- _TASK DIRECTIONS_:
Give back every entry precisely as written, without any of the images.

Spatial object tracking data:
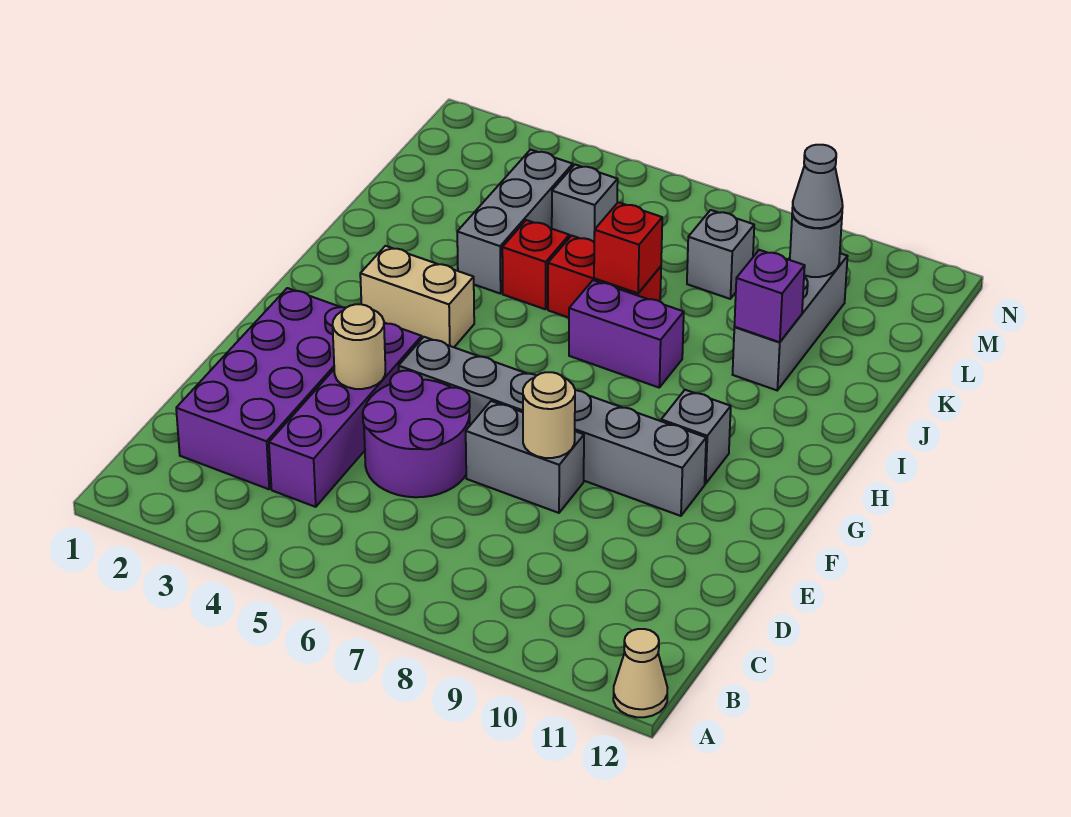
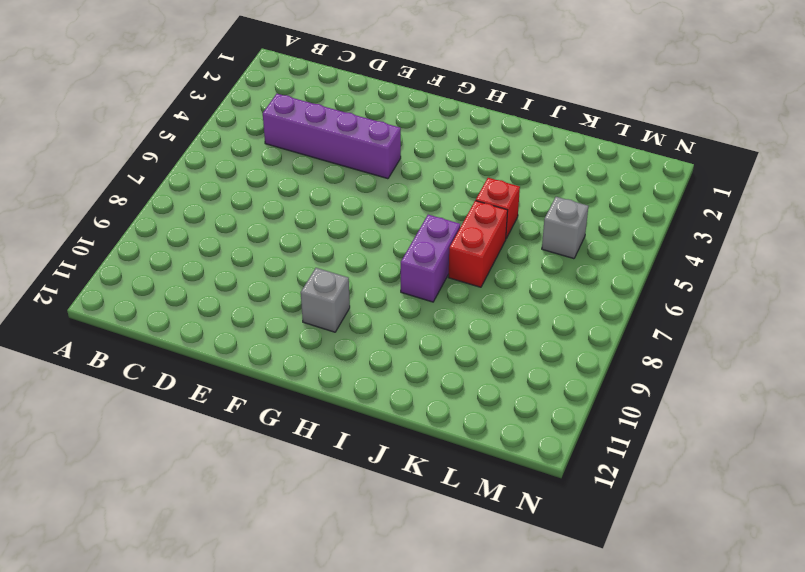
none -> tan cone A12 level 1
none -> purple brick C2:F3 level 1
none -> purple round brick D5:E6 level 1

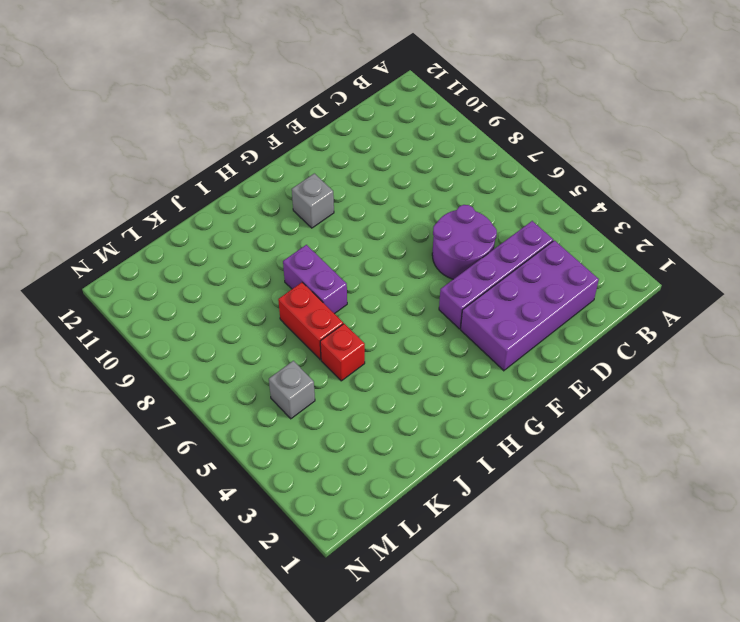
none -> tan cone A12 level 1
none -> grey brick E7:E8 level 1
none -> grey brick F5:F10 level 1

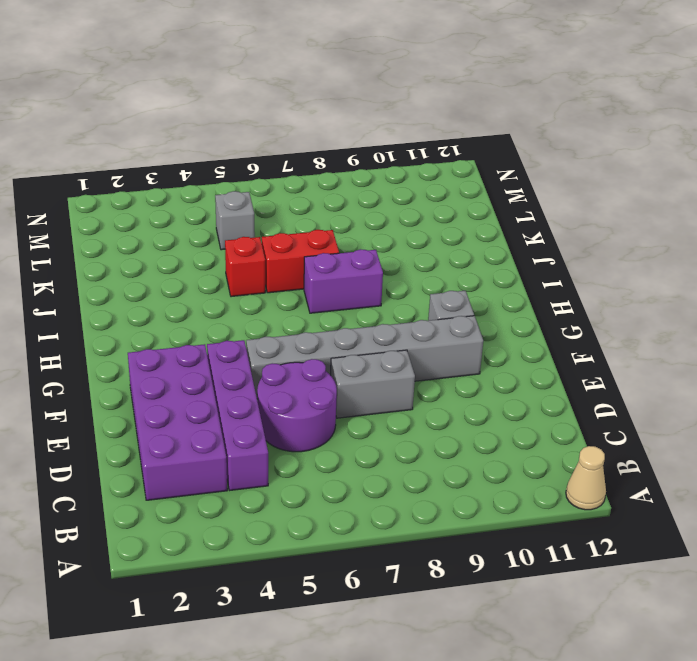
none -> tan brick H3:H4 level 1
none -> grey brick J4:L4 level 1
none -> grey brick J10:L10 level 1

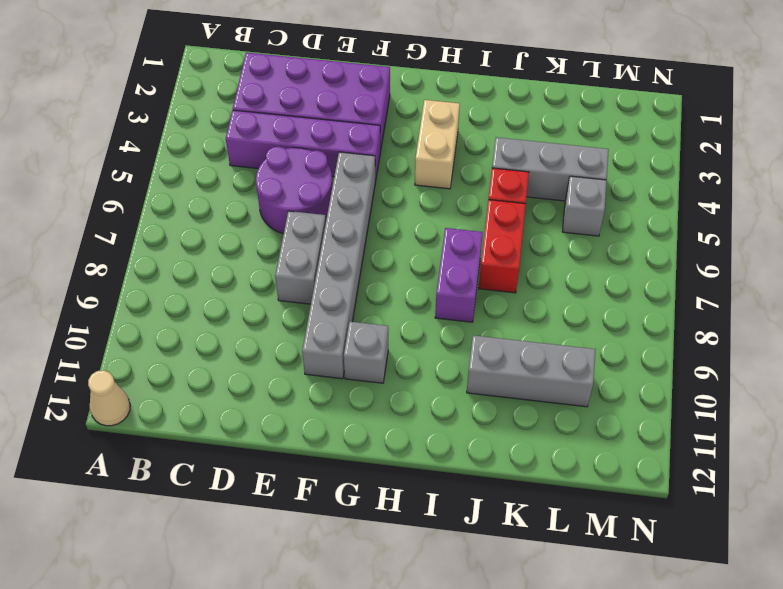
none -> grey brick L8 level 1
none -> tan round brick E4 level 2
none -> tan round brick E8 level 2

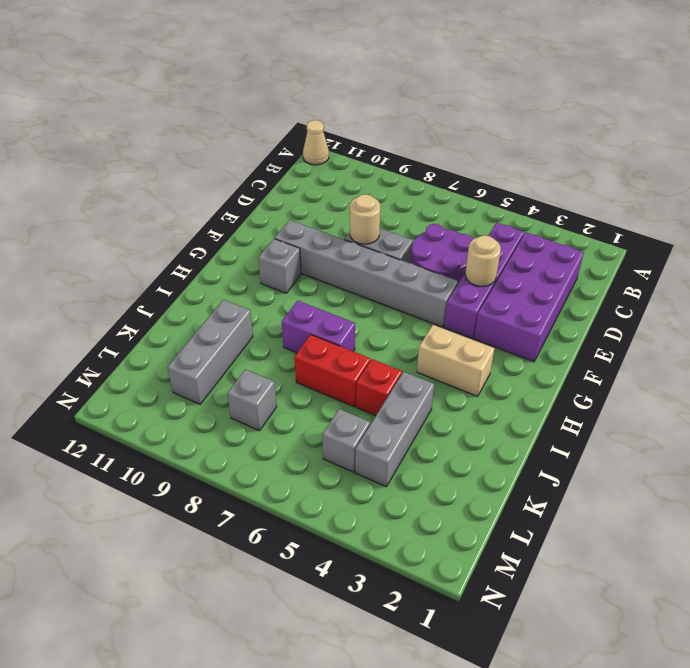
none -> red brick J7 level 2
none -> purple brick J10 level 2
none -> grey round brick L10 level 2

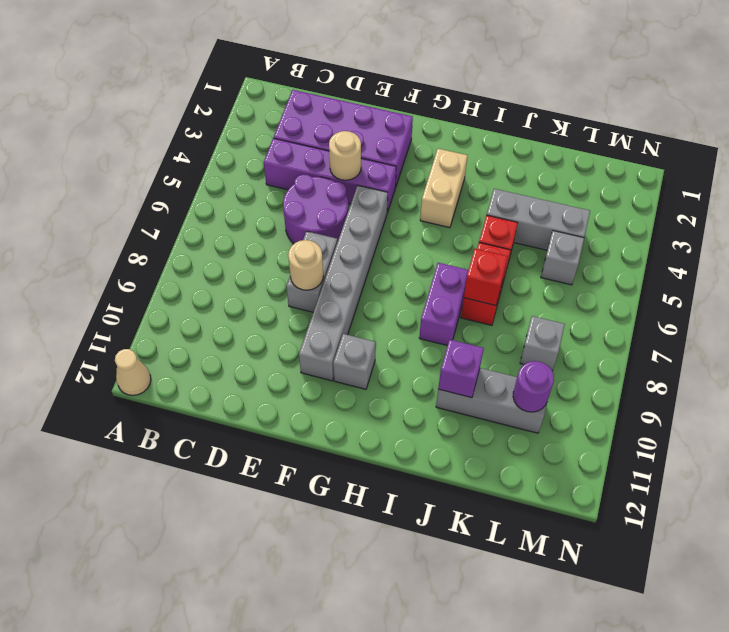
purple round brick L10 level 2 -> grey round brick L10 level 2
none -> grey cone L10 level 3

- _SOLUTION FOR THIS EXERCISE_:
none -> tan cone A12 level 1
none -> purple brick C2:F3 level 1
none -> purple round brick D5:E6 level 1

none -> tan cone A12 level 1
none -> grey brick E7:E8 level 1
none -> grey brick F5:F10 level 1

none -> tan brick H3:H4 level 1
none -> grey brick J4:L4 level 1
none -> grey brick J10:L10 level 1

none -> grey brick L8 level 1
none -> tan round brick E4 level 2
none -> tan round brick E8 level 2

none -> red brick J7 level 2
none -> purple brick J10 level 2
none -> grey round brick L10 level 2

purple round brick L10 level 2 -> grey round brick L10 level 2
none -> grey cone L10 level 3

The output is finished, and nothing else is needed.